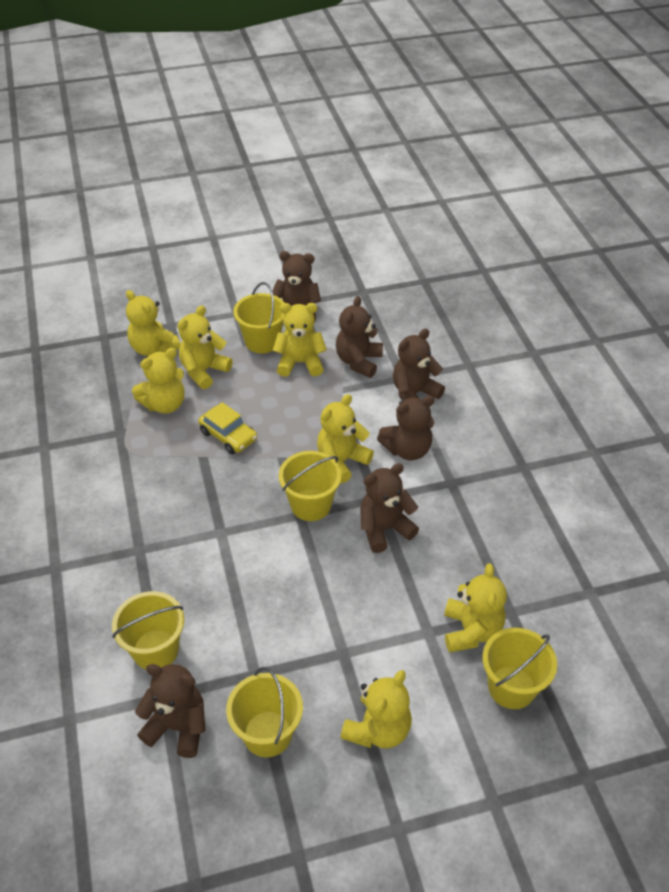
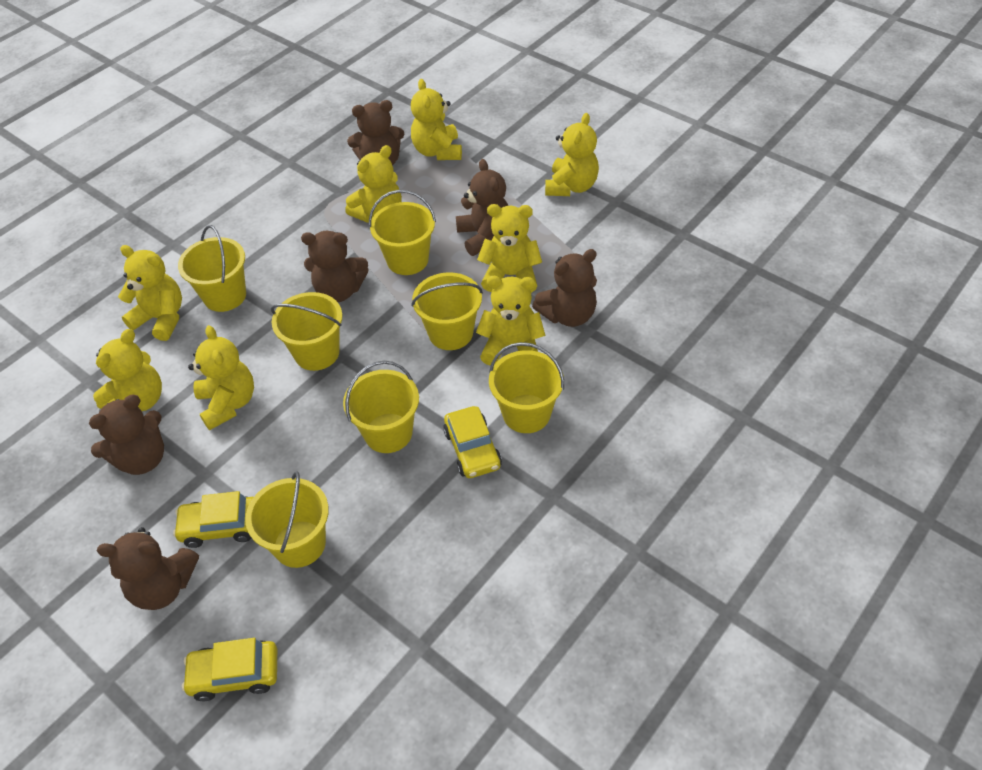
yellow bucket: 5 -> 7
yellow car: 1 -> 3
yellow teddy bear: 7 -> 8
════════
— THE PROBLEM —
Each line of the listing above belongs in the answer exactly as written; the pictures do not.

— TASK RESULT —
yellow bucket: 5 -> 7
yellow car: 1 -> 3
yellow teddy bear: 7 -> 8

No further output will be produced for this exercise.